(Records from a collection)
———
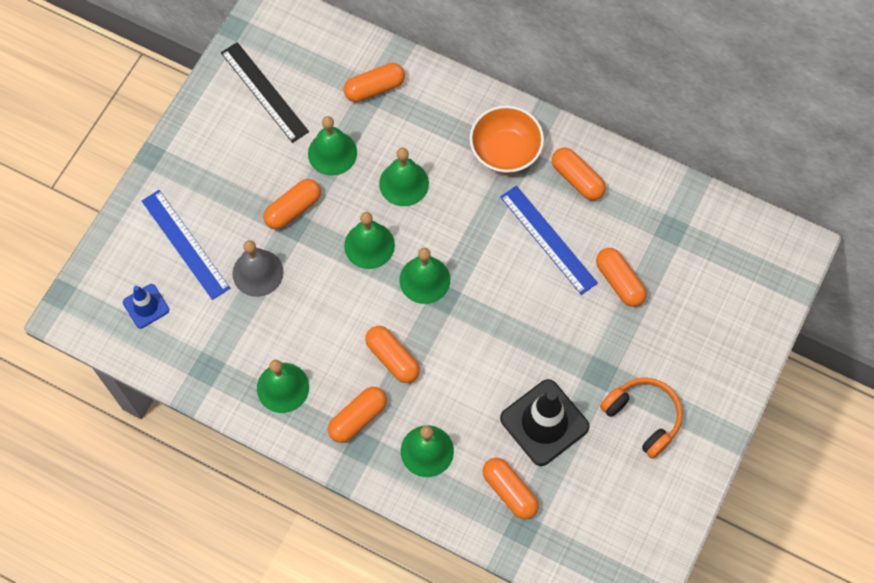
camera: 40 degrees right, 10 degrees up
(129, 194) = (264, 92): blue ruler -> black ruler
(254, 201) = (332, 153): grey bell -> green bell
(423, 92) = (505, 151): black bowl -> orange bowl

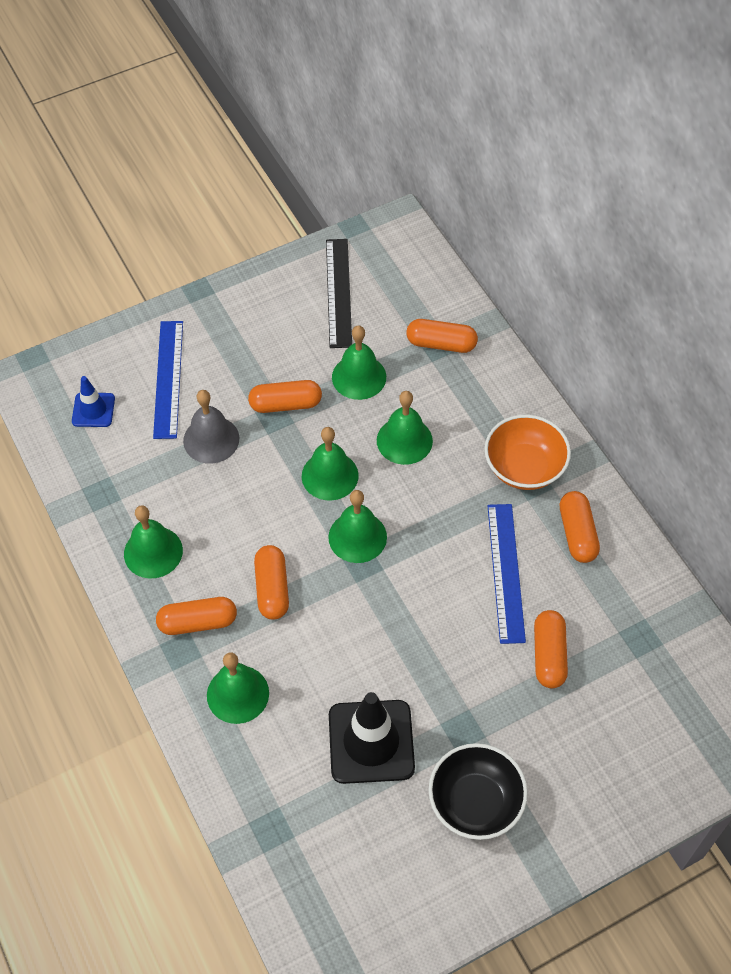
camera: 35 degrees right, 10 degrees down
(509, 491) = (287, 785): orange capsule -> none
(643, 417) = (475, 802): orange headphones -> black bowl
———
Directive:
Pictures stay out of the copy; please restate every record above exactly.

Output:
camera: 40 degrees right, 10 degrees up
(129, 194) = (264, 92): blue ruler -> black ruler
(254, 201) = (332, 153): grey bell -> green bell
(423, 92) = (505, 151): black bowl -> orange bowl

camera: 35 degrees right, 10 degrees down
(509, 491) = (287, 785): orange capsule -> none
(643, 417) = (475, 802): orange headphones -> black bowl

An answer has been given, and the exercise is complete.